### EXTRACTED MATERIAL
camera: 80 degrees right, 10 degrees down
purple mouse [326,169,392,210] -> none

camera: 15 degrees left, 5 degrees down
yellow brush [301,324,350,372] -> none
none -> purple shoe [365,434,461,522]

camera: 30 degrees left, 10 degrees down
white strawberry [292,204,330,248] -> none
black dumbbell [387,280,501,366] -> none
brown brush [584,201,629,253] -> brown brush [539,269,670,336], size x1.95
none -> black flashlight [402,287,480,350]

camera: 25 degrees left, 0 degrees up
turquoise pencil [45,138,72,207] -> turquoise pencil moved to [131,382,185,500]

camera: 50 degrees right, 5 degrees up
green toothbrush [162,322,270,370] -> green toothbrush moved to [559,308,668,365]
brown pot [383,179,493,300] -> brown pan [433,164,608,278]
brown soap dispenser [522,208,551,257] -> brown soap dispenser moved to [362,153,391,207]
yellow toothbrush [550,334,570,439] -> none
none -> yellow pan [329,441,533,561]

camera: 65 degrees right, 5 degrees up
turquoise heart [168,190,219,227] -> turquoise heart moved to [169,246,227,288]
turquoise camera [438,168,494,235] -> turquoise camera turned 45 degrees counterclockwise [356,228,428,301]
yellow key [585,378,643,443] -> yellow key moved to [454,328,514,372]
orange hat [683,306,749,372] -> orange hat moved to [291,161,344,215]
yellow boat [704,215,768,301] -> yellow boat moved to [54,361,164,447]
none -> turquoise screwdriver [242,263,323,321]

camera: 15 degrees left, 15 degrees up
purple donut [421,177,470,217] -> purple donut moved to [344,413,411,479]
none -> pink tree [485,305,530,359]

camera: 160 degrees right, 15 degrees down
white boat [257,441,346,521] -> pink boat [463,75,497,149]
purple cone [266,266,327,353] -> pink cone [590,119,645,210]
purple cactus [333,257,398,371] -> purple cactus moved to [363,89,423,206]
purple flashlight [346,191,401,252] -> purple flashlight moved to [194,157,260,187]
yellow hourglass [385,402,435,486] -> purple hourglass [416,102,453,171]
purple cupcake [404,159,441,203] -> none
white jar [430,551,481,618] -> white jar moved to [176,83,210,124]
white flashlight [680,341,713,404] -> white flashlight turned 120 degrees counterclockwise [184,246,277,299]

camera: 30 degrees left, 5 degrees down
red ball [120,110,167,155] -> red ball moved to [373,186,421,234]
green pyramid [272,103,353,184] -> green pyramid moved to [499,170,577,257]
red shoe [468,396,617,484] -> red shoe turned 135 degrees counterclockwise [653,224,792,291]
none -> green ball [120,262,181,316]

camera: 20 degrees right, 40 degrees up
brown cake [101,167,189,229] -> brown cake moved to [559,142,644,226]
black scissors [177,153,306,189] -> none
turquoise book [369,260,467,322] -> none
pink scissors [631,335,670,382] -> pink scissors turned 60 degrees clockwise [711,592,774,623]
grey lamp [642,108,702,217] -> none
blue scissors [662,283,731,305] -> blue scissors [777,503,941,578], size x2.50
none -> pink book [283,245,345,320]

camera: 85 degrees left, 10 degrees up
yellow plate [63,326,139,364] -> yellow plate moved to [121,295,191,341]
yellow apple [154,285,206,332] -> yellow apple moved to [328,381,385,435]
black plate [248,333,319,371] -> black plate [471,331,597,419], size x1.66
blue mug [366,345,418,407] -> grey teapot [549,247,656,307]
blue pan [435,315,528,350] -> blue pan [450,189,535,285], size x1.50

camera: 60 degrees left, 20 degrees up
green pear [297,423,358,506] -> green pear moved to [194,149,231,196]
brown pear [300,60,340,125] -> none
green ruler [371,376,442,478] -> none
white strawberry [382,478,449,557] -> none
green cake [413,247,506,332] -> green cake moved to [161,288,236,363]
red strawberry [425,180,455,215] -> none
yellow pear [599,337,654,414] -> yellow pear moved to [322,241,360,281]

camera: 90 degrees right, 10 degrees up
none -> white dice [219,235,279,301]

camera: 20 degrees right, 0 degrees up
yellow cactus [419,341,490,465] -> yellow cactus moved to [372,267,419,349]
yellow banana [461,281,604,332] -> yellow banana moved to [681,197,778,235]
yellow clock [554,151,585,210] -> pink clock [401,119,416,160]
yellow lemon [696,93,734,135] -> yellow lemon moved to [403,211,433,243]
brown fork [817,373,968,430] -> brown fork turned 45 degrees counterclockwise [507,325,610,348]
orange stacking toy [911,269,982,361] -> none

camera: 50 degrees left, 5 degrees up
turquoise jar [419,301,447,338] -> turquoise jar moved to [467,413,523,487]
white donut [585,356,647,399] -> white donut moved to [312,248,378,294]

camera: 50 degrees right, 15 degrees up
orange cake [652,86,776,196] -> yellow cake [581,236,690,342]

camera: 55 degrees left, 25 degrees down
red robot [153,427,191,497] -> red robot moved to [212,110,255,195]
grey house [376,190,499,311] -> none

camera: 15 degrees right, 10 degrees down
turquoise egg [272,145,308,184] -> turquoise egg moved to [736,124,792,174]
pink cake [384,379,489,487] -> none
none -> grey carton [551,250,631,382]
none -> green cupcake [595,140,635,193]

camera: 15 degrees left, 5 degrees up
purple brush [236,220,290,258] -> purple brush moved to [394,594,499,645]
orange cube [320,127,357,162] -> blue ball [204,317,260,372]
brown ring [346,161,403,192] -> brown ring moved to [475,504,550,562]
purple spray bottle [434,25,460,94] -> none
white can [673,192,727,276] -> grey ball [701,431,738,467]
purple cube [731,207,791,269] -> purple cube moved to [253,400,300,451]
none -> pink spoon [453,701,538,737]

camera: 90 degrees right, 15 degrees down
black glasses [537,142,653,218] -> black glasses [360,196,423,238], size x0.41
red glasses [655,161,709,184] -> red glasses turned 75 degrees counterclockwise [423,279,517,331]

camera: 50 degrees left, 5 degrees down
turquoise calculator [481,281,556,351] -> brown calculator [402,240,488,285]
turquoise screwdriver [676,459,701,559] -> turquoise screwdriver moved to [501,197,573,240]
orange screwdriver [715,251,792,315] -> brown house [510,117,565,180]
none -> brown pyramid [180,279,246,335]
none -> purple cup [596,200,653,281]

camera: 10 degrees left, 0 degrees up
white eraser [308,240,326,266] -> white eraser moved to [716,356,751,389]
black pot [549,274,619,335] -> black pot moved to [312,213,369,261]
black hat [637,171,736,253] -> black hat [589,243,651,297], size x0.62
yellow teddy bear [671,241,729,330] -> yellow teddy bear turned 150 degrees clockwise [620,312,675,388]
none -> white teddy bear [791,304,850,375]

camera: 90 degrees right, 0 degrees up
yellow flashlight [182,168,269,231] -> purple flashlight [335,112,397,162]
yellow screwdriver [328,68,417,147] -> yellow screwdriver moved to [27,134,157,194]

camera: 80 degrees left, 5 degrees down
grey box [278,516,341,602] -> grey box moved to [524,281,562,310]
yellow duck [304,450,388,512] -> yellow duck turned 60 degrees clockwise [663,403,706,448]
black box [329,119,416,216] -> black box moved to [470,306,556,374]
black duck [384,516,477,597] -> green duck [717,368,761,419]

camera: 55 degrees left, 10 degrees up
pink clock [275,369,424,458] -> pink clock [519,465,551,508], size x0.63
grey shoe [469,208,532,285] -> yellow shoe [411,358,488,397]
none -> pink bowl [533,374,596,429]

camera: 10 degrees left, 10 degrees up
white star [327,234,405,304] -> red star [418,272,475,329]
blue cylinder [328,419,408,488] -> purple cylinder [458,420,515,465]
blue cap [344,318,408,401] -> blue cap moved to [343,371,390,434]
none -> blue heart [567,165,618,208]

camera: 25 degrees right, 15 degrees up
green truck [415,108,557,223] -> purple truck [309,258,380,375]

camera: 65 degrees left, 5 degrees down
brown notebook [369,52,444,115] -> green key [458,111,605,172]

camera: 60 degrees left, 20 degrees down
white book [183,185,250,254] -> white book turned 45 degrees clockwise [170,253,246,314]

### WHAT IS BEING ASKED
Taking the lines above, repeat exactly those from the line that contains "yellow banana [461,281,604,332]" through the line that contains "brown fork [817,373,968,430]", and both of those lines as well. Include nothing else.

### SOLUTION FOR THIS PROBLEM
yellow banana [461,281,604,332] -> yellow banana moved to [681,197,778,235]
yellow clock [554,151,585,210] -> pink clock [401,119,416,160]
yellow lemon [696,93,734,135] -> yellow lemon moved to [403,211,433,243]
brown fork [817,373,968,430] -> brown fork turned 45 degrees counterclockwise [507,325,610,348]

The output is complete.